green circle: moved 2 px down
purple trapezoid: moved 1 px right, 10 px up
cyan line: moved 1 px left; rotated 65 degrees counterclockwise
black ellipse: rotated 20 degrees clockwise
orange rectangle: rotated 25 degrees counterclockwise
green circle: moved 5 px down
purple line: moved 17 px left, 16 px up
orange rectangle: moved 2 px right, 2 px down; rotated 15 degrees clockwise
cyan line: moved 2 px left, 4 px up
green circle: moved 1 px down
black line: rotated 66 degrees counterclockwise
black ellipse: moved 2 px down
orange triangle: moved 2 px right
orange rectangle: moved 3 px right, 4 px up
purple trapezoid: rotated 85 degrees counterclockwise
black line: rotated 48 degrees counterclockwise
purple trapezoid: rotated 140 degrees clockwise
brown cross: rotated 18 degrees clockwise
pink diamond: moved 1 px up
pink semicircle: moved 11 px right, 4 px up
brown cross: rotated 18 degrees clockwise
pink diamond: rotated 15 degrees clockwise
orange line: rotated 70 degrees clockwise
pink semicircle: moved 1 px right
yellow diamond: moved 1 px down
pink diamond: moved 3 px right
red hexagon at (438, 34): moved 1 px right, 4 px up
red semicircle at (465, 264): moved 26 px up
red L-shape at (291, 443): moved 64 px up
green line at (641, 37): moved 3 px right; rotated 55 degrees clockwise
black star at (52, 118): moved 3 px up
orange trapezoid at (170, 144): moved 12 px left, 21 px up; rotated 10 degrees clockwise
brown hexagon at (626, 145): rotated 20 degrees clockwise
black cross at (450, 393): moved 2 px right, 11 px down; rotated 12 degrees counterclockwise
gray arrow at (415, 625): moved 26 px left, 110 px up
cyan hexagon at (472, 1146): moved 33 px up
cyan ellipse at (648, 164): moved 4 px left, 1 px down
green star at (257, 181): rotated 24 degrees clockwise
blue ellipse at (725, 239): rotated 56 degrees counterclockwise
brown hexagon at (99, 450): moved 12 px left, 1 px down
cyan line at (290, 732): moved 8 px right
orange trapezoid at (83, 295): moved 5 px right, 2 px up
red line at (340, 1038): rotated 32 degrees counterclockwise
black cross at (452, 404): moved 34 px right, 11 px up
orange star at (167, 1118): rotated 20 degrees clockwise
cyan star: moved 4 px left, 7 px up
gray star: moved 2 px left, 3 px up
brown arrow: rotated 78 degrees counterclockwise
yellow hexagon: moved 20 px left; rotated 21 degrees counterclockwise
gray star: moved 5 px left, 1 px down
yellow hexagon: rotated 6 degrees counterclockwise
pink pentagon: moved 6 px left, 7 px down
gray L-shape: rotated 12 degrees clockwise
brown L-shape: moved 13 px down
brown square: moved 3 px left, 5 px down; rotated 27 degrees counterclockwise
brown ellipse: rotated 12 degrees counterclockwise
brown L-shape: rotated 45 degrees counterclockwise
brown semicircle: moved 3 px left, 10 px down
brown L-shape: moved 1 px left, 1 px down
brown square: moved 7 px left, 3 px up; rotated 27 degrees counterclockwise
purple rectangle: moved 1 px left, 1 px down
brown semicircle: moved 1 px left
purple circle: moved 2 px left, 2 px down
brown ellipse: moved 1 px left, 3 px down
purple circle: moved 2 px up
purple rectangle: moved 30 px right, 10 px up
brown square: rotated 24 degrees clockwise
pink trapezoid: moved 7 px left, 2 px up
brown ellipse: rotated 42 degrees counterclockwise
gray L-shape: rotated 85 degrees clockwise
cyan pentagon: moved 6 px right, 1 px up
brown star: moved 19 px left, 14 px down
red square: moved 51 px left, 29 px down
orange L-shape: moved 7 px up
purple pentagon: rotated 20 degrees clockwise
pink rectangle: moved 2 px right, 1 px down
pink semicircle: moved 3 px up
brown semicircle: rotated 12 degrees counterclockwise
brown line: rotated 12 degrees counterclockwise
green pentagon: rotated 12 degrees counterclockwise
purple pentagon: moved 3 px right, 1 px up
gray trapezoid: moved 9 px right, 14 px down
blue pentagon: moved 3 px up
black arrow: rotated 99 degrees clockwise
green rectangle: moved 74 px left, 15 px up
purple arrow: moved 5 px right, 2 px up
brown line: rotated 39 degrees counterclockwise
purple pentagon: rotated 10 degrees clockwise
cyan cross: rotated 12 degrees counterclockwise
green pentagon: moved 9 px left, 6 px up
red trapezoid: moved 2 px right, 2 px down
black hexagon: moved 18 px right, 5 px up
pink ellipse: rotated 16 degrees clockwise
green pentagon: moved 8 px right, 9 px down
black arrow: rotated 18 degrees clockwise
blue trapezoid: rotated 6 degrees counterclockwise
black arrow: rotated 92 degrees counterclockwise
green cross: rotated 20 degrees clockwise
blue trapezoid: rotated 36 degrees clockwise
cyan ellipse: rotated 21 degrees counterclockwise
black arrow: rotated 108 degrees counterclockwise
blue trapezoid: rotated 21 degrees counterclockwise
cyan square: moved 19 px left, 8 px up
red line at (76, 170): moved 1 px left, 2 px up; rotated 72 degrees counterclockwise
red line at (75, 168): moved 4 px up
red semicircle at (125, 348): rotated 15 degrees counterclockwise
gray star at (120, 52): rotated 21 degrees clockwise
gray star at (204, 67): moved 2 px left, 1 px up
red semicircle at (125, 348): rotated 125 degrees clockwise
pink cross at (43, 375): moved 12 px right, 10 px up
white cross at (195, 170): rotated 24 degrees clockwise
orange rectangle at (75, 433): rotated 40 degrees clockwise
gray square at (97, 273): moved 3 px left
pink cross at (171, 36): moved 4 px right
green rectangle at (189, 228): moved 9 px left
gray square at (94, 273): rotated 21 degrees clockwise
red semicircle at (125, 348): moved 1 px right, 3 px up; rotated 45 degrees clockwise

○ ○ ○

**GIVEN EXERCISE**. Copy out all the records above, swapping every "counterclockwise" for "anticlockwise" and leaving everything else as it is.

**RESULT OF THIS TASK**.
green circle: moved 2 px down
purple trapezoid: moved 1 px right, 10 px up
cyan line: moved 1 px left; rotated 65 degrees anticlockwise
black ellipse: rotated 20 degrees clockwise
orange rectangle: rotated 25 degrees anticlockwise
green circle: moved 5 px down
purple line: moved 17 px left, 16 px up
orange rectangle: moved 2 px right, 2 px down; rotated 15 degrees clockwise
cyan line: moved 2 px left, 4 px up
green circle: moved 1 px down
black line: rotated 66 degrees anticlockwise
black ellipse: moved 2 px down
orange triangle: moved 2 px right
orange rectangle: moved 3 px right, 4 px up
purple trapezoid: rotated 85 degrees anticlockwise
black line: rotated 48 degrees anticlockwise
purple trapezoid: rotated 140 degrees clockwise
brown cross: rotated 18 degrees clockwise
pink diamond: moved 1 px up
pink semicircle: moved 11 px right, 4 px up
brown cross: rotated 18 degrees clockwise
pink diamond: rotated 15 degrees clockwise
orange line: rotated 70 degrees clockwise
pink semicircle: moved 1 px right
yellow diamond: moved 1 px down
pink diamond: moved 3 px right
red hexagon at (438, 34): moved 1 px right, 4 px up
red semicircle at (465, 264): moved 26 px up
red L-shape at (291, 443): moved 64 px up
green line at (641, 37): moved 3 px right; rotated 55 degrees clockwise
black star at (52, 118): moved 3 px up
orange trapezoid at (170, 144): moved 12 px left, 21 px up; rotated 10 degrees clockwise
brown hexagon at (626, 145): rotated 20 degrees clockwise
black cross at (450, 393): moved 2 px right, 11 px down; rotated 12 degrees anticlockwise
gray arrow at (415, 625): moved 26 px left, 110 px up
cyan hexagon at (472, 1146): moved 33 px up
cyan ellipse at (648, 164): moved 4 px left, 1 px down
green star at (257, 181): rotated 24 degrees clockwise
blue ellipse at (725, 239): rotated 56 degrees anticlockwise
brown hexagon at (99, 450): moved 12 px left, 1 px down
cyan line at (290, 732): moved 8 px right
orange trapezoid at (83, 295): moved 5 px right, 2 px up
red line at (340, 1038): rotated 32 degrees anticlockwise
black cross at (452, 404): moved 34 px right, 11 px up
orange star at (167, 1118): rotated 20 degrees clockwise
cyan star: moved 4 px left, 7 px up
gray star: moved 2 px left, 3 px up
brown arrow: rotated 78 degrees anticlockwise
yellow hexagon: moved 20 px left; rotated 21 degrees anticlockwise
gray star: moved 5 px left, 1 px down
yellow hexagon: rotated 6 degrees anticlockwise
pink pentagon: moved 6 px left, 7 px down
gray L-shape: rotated 12 degrees clockwise
brown L-shape: moved 13 px down
brown square: moved 3 px left, 5 px down; rotated 27 degrees anticlockwise
brown ellipse: rotated 12 degrees anticlockwise
brown L-shape: rotated 45 degrees anticlockwise
brown semicircle: moved 3 px left, 10 px down
brown L-shape: moved 1 px left, 1 px down
brown square: moved 7 px left, 3 px up; rotated 27 degrees anticlockwise
purple rectangle: moved 1 px left, 1 px down
brown semicircle: moved 1 px left
purple circle: moved 2 px left, 2 px down
brown ellipse: moved 1 px left, 3 px down
purple circle: moved 2 px up
purple rectangle: moved 30 px right, 10 px up
brown square: rotated 24 degrees clockwise
pink trapezoid: moved 7 px left, 2 px up
brown ellipse: rotated 42 degrees anticlockwise
gray L-shape: rotated 85 degrees clockwise
cyan pentagon: moved 6 px right, 1 px up
brown star: moved 19 px left, 14 px down
red square: moved 51 px left, 29 px down
orange L-shape: moved 7 px up
purple pentagon: rotated 20 degrees clockwise
pink rectangle: moved 2 px right, 1 px down
pink semicircle: moved 3 px up
brown semicircle: rotated 12 degrees anticlockwise
brown line: rotated 12 degrees anticlockwise
green pentagon: rotated 12 degrees anticlockwise
purple pentagon: moved 3 px right, 1 px up
gray trapezoid: moved 9 px right, 14 px down
blue pentagon: moved 3 px up
black arrow: rotated 99 degrees clockwise
green rectangle: moved 74 px left, 15 px up
purple arrow: moved 5 px right, 2 px up
brown line: rotated 39 degrees anticlockwise
purple pentagon: rotated 10 degrees clockwise
cyan cross: rotated 12 degrees anticlockwise
green pentagon: moved 9 px left, 6 px up
red trapezoid: moved 2 px right, 2 px down
black hexagon: moved 18 px right, 5 px up
pink ellipse: rotated 16 degrees clockwise
green pentagon: moved 8 px right, 9 px down
black arrow: rotated 18 degrees clockwise
blue trapezoid: rotated 6 degrees anticlockwise
black arrow: rotated 92 degrees anticlockwise
green cross: rotated 20 degrees clockwise
blue trapezoid: rotated 36 degrees clockwise
cyan ellipse: rotated 21 degrees anticlockwise
black arrow: rotated 108 degrees anticlockwise
blue trapezoid: rotated 21 degrees anticlockwise
cyan square: moved 19 px left, 8 px up
red line at (76, 170): moved 1 px left, 2 px up; rotated 72 degrees anticlockwise
red line at (75, 168): moved 4 px up
red semicircle at (125, 348): rotated 15 degrees anticlockwise
gray star at (120, 52): rotated 21 degrees clockwise
gray star at (204, 67): moved 2 px left, 1 px up
red semicircle at (125, 348): rotated 125 degrees clockwise
pink cross at (43, 375): moved 12 px right, 10 px up
white cross at (195, 170): rotated 24 degrees clockwise
orange rectangle at (75, 433): rotated 40 degrees clockwise
gray square at (97, 273): moved 3 px left
pink cross at (171, 36): moved 4 px right
green rectangle at (189, 228): moved 9 px left
gray square at (94, 273): rotated 21 degrees clockwise
red semicircle at (125, 348): moved 1 px right, 3 px up; rotated 45 degrees clockwise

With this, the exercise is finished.